--- DATA FOR REVIEW Enclosed Below ---
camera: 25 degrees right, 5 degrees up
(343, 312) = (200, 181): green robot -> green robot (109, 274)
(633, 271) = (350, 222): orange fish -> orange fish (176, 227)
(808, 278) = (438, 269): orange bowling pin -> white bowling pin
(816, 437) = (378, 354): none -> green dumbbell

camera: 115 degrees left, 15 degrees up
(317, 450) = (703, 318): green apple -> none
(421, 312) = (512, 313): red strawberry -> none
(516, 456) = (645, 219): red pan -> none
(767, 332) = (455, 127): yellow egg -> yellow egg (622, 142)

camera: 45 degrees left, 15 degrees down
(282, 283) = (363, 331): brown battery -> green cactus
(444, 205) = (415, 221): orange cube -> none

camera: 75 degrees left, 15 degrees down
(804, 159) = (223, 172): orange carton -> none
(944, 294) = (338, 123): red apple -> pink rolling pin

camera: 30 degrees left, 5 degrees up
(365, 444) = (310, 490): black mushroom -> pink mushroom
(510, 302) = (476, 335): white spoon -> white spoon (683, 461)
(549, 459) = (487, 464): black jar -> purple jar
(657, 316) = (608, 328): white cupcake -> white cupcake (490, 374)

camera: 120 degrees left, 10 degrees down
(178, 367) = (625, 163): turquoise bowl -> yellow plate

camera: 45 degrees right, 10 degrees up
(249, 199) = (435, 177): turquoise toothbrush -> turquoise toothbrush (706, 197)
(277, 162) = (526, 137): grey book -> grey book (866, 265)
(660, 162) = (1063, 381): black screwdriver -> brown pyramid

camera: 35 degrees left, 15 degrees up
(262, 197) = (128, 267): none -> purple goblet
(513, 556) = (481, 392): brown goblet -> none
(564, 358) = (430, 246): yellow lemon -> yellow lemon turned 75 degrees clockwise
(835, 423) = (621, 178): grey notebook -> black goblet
--- End of Enclosed DATA FOR REVIEW ---
Write down exactly the span of lines above from the one containing "(816, 437) = (378, 354): none" to the one containing "(549, 459) = (487, 464): black", both ends included.

WRITTEN RESPONSE
(816, 437) = (378, 354): none -> green dumbbell

camera: 115 degrees left, 15 degrees up
(317, 450) = (703, 318): green apple -> none
(421, 312) = (512, 313): red strawberry -> none
(516, 456) = (645, 219): red pan -> none
(767, 332) = (455, 127): yellow egg -> yellow egg (622, 142)

camera: 45 degrees left, 15 degrees down
(282, 283) = (363, 331): brown battery -> green cactus
(444, 205) = (415, 221): orange cube -> none

camera: 75 degrees left, 15 degrees down
(804, 159) = (223, 172): orange carton -> none
(944, 294) = (338, 123): red apple -> pink rolling pin

camera: 30 degrees left, 5 degrees up
(365, 444) = (310, 490): black mushroom -> pink mushroom
(510, 302) = (476, 335): white spoon -> white spoon (683, 461)
(549, 459) = (487, 464): black jar -> purple jar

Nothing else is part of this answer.